[Task material Boundary: Start]
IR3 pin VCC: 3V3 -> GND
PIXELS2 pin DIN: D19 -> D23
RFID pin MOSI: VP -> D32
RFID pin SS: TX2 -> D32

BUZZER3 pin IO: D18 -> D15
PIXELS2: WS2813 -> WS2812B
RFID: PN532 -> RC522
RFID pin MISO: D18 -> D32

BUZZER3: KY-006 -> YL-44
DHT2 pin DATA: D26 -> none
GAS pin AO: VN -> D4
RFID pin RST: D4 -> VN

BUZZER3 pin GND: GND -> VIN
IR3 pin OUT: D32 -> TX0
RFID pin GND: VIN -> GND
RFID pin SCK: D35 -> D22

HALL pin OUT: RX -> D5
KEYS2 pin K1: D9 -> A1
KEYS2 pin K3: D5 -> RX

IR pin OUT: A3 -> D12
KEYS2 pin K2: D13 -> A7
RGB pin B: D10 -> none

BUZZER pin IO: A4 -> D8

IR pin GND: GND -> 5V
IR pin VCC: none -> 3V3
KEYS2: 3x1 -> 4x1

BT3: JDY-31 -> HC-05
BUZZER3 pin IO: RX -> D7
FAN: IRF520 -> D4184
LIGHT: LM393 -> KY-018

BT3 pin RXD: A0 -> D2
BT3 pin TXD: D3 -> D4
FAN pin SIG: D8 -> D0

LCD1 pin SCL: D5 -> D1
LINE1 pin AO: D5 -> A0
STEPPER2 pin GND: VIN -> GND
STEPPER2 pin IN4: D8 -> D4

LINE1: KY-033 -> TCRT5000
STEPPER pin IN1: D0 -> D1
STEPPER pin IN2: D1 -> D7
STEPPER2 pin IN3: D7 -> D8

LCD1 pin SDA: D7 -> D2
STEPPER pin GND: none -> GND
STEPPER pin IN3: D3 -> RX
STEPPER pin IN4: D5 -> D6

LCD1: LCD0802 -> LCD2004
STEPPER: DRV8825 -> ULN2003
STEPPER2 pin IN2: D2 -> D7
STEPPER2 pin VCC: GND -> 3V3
[Task material Boundary: End]
Work instruction:
Return a faithful copy of all the records above.

Output:
IR3 pin VCC: 3V3 -> GND
PIXELS2 pin DIN: D19 -> D23
RFID pin MOSI: VP -> D32
RFID pin SS: TX2 -> D32

BUZZER3 pin IO: D18 -> D15
PIXELS2: WS2813 -> WS2812B
RFID: PN532 -> RC522
RFID pin MISO: D18 -> D32

BUZZER3: KY-006 -> YL-44
DHT2 pin DATA: D26 -> none
GAS pin AO: VN -> D4
RFID pin RST: D4 -> VN

BUZZER3 pin GND: GND -> VIN
IR3 pin OUT: D32 -> TX0
RFID pin GND: VIN -> GND
RFID pin SCK: D35 -> D22

HALL pin OUT: RX -> D5
KEYS2 pin K1: D9 -> A1
KEYS2 pin K3: D5 -> RX

IR pin OUT: A3 -> D12
KEYS2 pin K2: D13 -> A7
RGB pin B: D10 -> none

BUZZER pin IO: A4 -> D8

IR pin GND: GND -> 5V
IR pin VCC: none -> 3V3
KEYS2: 3x1 -> 4x1

BT3: JDY-31 -> HC-05
BUZZER3 pin IO: RX -> D7
FAN: IRF520 -> D4184
LIGHT: LM393 -> KY-018

BT3 pin RXD: A0 -> D2
BT3 pin TXD: D3 -> D4
FAN pin SIG: D8 -> D0

LCD1 pin SCL: D5 -> D1
LINE1 pin AO: D5 -> A0
STEPPER2 pin GND: VIN -> GND
STEPPER2 pin IN4: D8 -> D4

LINE1: KY-033 -> TCRT5000
STEPPER pin IN1: D0 -> D1
STEPPER pin IN2: D1 -> D7
STEPPER2 pin IN3: D7 -> D8

LCD1 pin SDA: D7 -> D2
STEPPER pin GND: none -> GND
STEPPER pin IN3: D3 -> RX
STEPPER pin IN4: D5 -> D6

LCD1: LCD0802 -> LCD2004
STEPPER: DRV8825 -> ULN2003
STEPPER2 pin IN2: D2 -> D7
STEPPER2 pin VCC: GND -> 3V3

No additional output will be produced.